(Records shown Opens)

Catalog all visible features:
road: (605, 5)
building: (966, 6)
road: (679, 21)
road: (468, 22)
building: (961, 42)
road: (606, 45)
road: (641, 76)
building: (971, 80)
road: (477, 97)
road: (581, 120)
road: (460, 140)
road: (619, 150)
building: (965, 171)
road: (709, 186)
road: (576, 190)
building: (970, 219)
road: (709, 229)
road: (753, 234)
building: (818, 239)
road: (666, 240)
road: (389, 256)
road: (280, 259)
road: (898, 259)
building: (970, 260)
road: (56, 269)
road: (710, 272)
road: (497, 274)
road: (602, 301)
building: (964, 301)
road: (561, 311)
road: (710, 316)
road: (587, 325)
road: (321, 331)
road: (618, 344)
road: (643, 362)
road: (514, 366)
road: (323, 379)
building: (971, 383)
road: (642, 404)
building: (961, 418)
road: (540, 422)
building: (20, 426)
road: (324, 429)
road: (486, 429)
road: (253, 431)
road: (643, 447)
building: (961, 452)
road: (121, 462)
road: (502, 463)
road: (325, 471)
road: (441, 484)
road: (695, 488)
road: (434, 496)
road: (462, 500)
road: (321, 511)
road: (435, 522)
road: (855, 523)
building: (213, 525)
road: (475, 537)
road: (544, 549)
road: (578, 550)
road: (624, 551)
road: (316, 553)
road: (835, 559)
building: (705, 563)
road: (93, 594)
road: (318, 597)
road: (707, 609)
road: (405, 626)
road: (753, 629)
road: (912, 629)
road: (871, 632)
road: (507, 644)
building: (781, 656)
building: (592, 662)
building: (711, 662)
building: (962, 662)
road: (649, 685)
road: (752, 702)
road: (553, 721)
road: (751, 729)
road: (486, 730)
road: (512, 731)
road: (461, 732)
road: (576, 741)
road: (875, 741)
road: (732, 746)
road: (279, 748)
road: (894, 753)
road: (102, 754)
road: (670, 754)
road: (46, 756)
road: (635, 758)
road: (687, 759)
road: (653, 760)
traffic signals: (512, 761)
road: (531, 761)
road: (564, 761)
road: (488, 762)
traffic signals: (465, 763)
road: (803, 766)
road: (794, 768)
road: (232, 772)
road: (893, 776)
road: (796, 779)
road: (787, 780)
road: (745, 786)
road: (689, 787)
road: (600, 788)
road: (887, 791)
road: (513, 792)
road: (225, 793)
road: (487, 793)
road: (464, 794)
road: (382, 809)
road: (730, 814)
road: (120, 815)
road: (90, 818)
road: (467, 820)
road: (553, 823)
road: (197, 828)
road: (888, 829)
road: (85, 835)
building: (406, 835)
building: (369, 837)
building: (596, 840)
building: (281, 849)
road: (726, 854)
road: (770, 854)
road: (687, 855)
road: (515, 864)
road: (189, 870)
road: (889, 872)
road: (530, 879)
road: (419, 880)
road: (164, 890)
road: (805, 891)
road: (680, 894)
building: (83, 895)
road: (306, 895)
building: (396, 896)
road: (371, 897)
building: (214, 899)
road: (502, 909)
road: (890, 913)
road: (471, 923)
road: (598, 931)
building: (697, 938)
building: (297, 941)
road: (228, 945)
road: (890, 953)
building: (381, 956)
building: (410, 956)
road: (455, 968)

(Records shown Closes)

Your task
Each record is to be retyped exactly as written.

Reply to the task
Catalog all visible features:
road: (605, 5)
building: (966, 6)
road: (679, 21)
road: (468, 22)
building: (961, 42)
road: (606, 45)
road: (641, 76)
building: (971, 80)
road: (477, 97)
road: (581, 120)
road: (460, 140)
road: (619, 150)
building: (965, 171)
road: (709, 186)
road: (576, 190)
building: (970, 219)
road: (709, 229)
road: (753, 234)
building: (818, 239)
road: (666, 240)
road: (389, 256)
road: (280, 259)
road: (898, 259)
building: (970, 260)
road: (56, 269)
road: (710, 272)
road: (497, 274)
road: (602, 301)
building: (964, 301)
road: (561, 311)
road: (710, 316)
road: (587, 325)
road: (321, 331)
road: (618, 344)
road: (643, 362)
road: (514, 366)
road: (323, 379)
building: (971, 383)
road: (642, 404)
building: (961, 418)
road: (540, 422)
building: (20, 426)
road: (324, 429)
road: (486, 429)
road: (253, 431)
road: (643, 447)
building: (961, 452)
road: (121, 462)
road: (502, 463)
road: (325, 471)
road: (441, 484)
road: (695, 488)
road: (434, 496)
road: (462, 500)
road: (321, 511)
road: (435, 522)
road: (855, 523)
building: (213, 525)
road: (475, 537)
road: (544, 549)
road: (578, 550)
road: (624, 551)
road: (316, 553)
road: (835, 559)
building: (705, 563)
road: (93, 594)
road: (318, 597)
road: (707, 609)
road: (405, 626)
road: (753, 629)
road: (912, 629)
road: (871, 632)
road: (507, 644)
building: (781, 656)
building: (592, 662)
building: (711, 662)
building: (962, 662)
road: (649, 685)
road: (752, 702)
road: (553, 721)
road: (751, 729)
road: (486, 730)
road: (512, 731)
road: (461, 732)
road: (576, 741)
road: (875, 741)
road: (732, 746)
road: (279, 748)
road: (894, 753)
road: (102, 754)
road: (670, 754)
road: (46, 756)
road: (635, 758)
road: (687, 759)
road: (653, 760)
traffic signals: (512, 761)
road: (531, 761)
road: (564, 761)
road: (488, 762)
traffic signals: (465, 763)
road: (803, 766)
road: (794, 768)
road: (232, 772)
road: (893, 776)
road: (796, 779)
road: (787, 780)
road: (745, 786)
road: (689, 787)
road: (600, 788)
road: (887, 791)
road: (513, 792)
road: (225, 793)
road: (487, 793)
road: (464, 794)
road: (382, 809)
road: (730, 814)
road: (120, 815)
road: (90, 818)
road: (467, 820)
road: (553, 823)
road: (197, 828)
road: (888, 829)
road: (85, 835)
building: (406, 835)
building: (369, 837)
building: (596, 840)
building: (281, 849)
road: (726, 854)
road: (770, 854)
road: (687, 855)
road: (515, 864)
road: (189, 870)
road: (889, 872)
road: (530, 879)
road: (419, 880)
road: (164, 890)
road: (805, 891)
road: (680, 894)
building: (83, 895)
road: (306, 895)
building: (396, 896)
road: (371, 897)
building: (214, 899)
road: (502, 909)
road: (890, 913)
road: (471, 923)
road: (598, 931)
building: (697, 938)
building: (297, 941)
road: (228, 945)
road: (890, 953)
building: (381, 956)
building: (410, 956)
road: (455, 968)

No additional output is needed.